━━ Excerpted records ━━

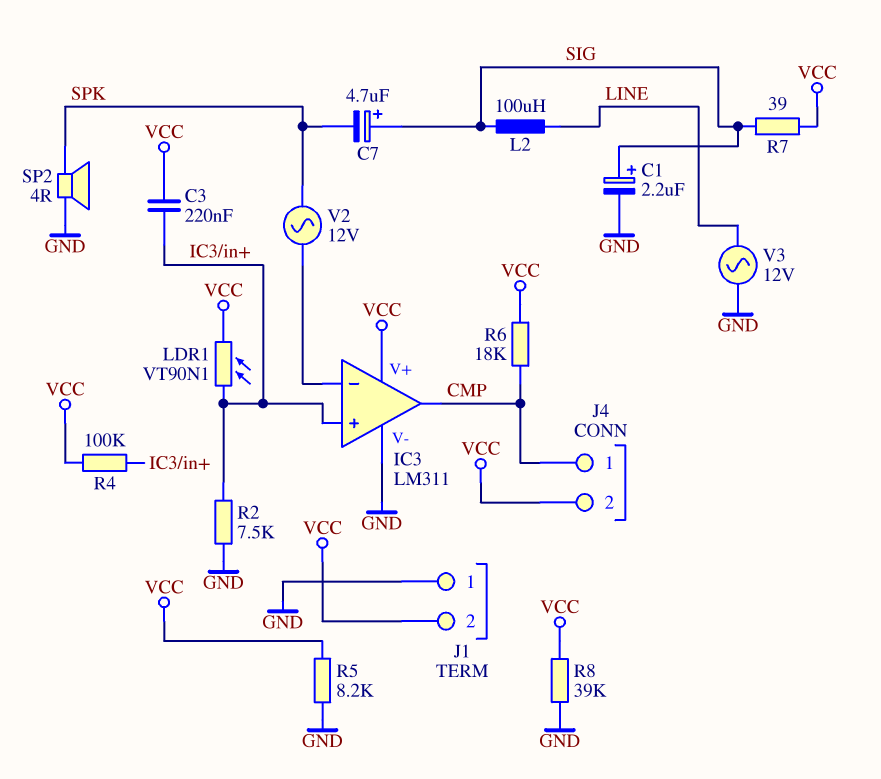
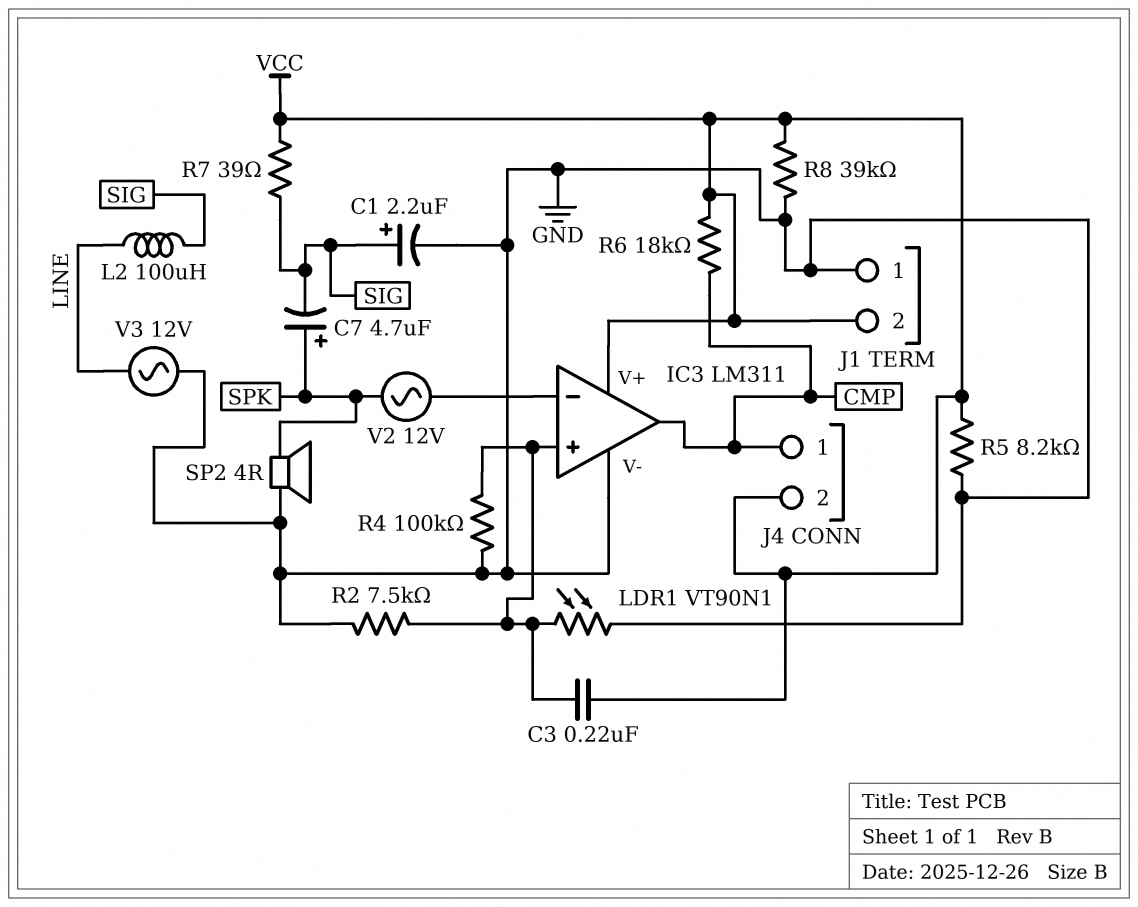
C7: 4.7uF (plus SIG, minus SPK) -> 4.7uF (plus SPK, minus SIG)
LDR1: VT90N1 (IC3/in+, VCC) -> VT90N1 (GND, IC3/in+)
R4: 100k (IC3/in+, VCC) -> 100k (GND, IC3/in+)

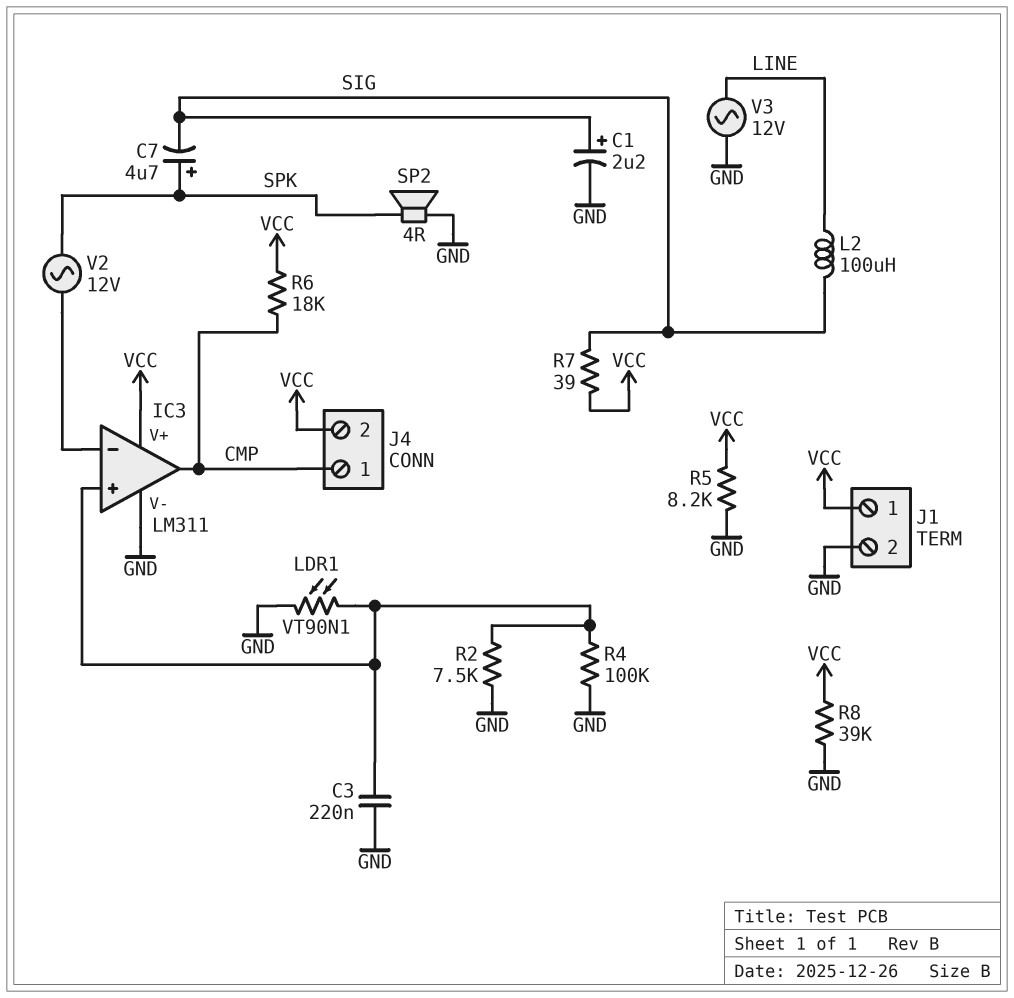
C3: 220nF (IC3/in+, VCC) -> 220nF (GND, IC3/in+)
J1 pin 1: GND -> VCC
J1 pin 2: VCC -> GND

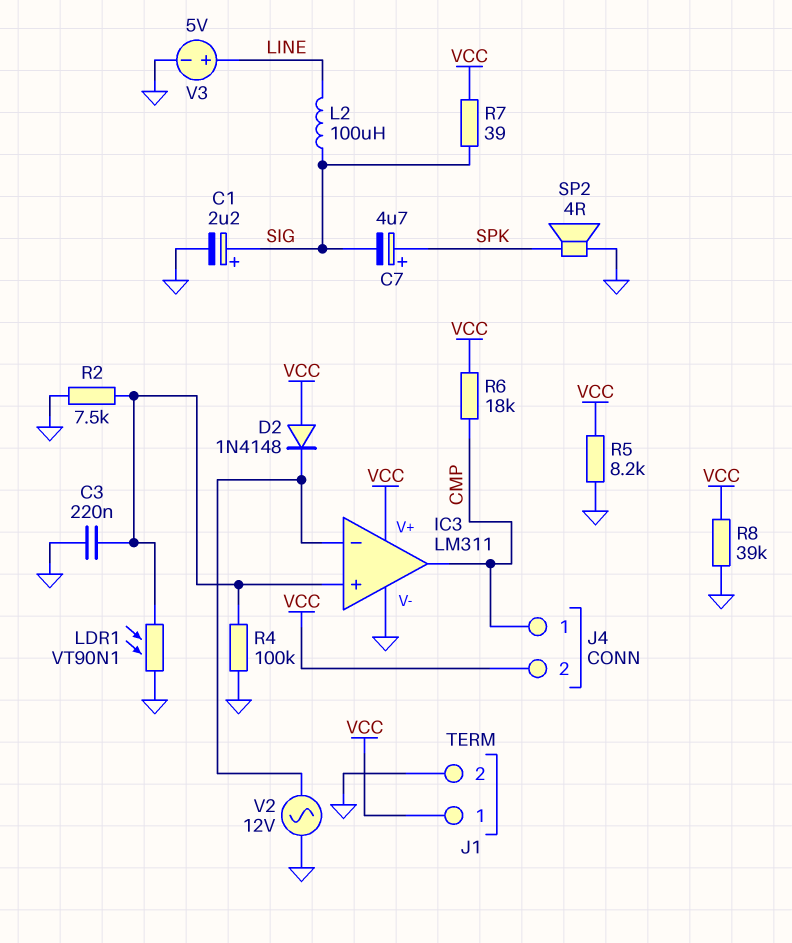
D2: none -> diode 1N4148 (A VCC, K IC3/in-)
V2: AC 12V (IC3/in-, SPK) -> AC 12V (GND, IC3/in-)
V3: AC 12V (GND, LINE) -> 5V (plus LINE, minus GND)

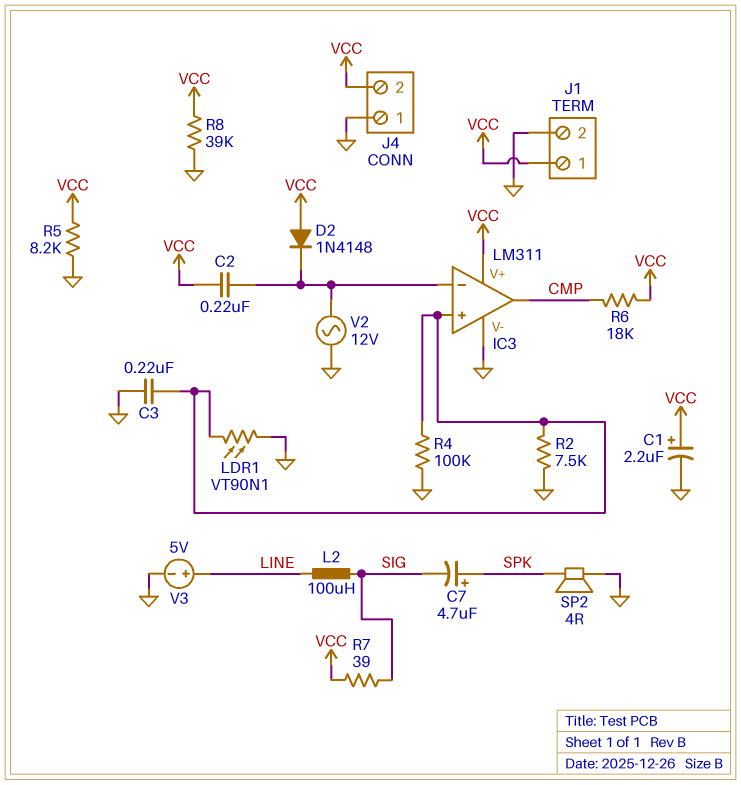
C1: 2.2uF (plus SIG, minus GND) -> 2.2uF (plus VCC, minus GND)
C2: none -> 220nF (IC3/in-, VCC)
J4 pin 1: CMP -> GND

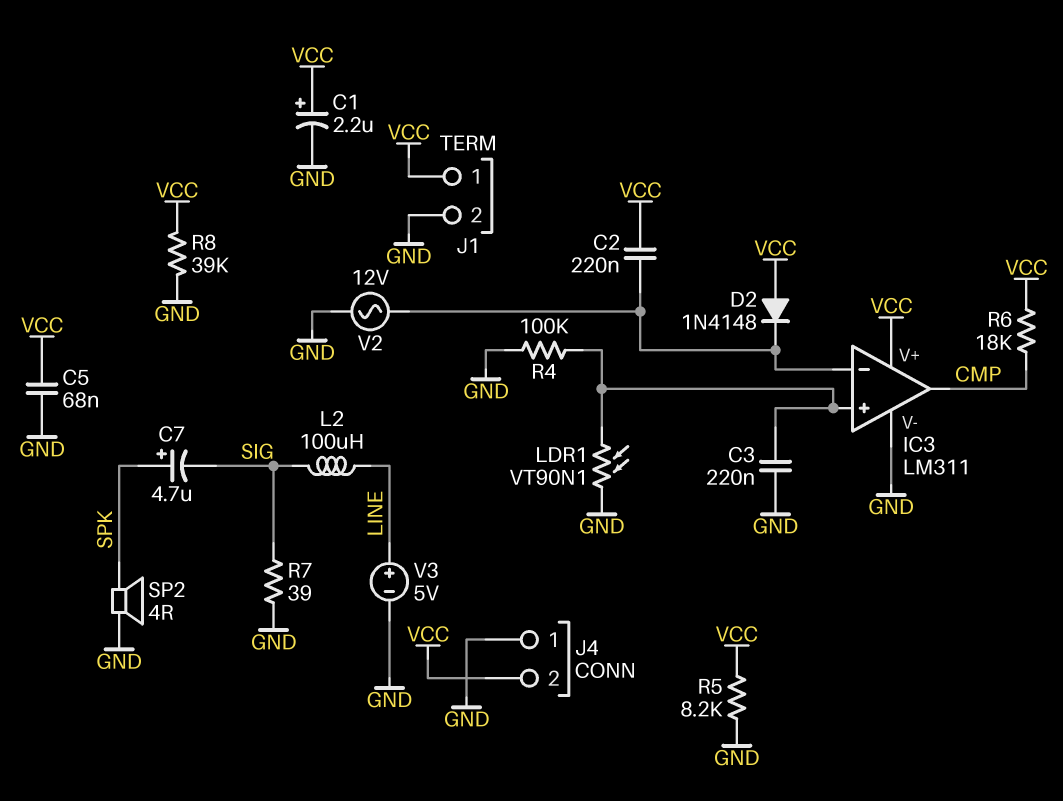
C5: none -> 68nF (GND, VCC)
R2: 7.5k (GND, IC3/in+) -> none
R7: 39 (SIG, VCC) -> 39 (GND, SIG)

━━━

[What the task asks]
Transcribe all of the material exactly, leaving out whatever pictures it contains.

[Output of the exercise]
C7: 4.7uF (plus SIG, minus SPK) -> 4.7uF (plus SPK, minus SIG)
LDR1: VT90N1 (IC3/in+, VCC) -> VT90N1 (GND, IC3/in+)
R4: 100k (IC3/in+, VCC) -> 100k (GND, IC3/in+)

C3: 220nF (IC3/in+, VCC) -> 220nF (GND, IC3/in+)
J1 pin 1: GND -> VCC
J1 pin 2: VCC -> GND

D2: none -> diode 1N4148 (A VCC, K IC3/in-)
V2: AC 12V (IC3/in-, SPK) -> AC 12V (GND, IC3/in-)
V3: AC 12V (GND, LINE) -> 5V (plus LINE, minus GND)

C1: 2.2uF (plus SIG, minus GND) -> 2.2uF (plus VCC, minus GND)
C2: none -> 220nF (IC3/in-, VCC)
J4 pin 1: CMP -> GND

C5: none -> 68nF (GND, VCC)
R2: 7.5k (GND, IC3/in+) -> none
R7: 39 (SIG, VCC) -> 39 (GND, SIG)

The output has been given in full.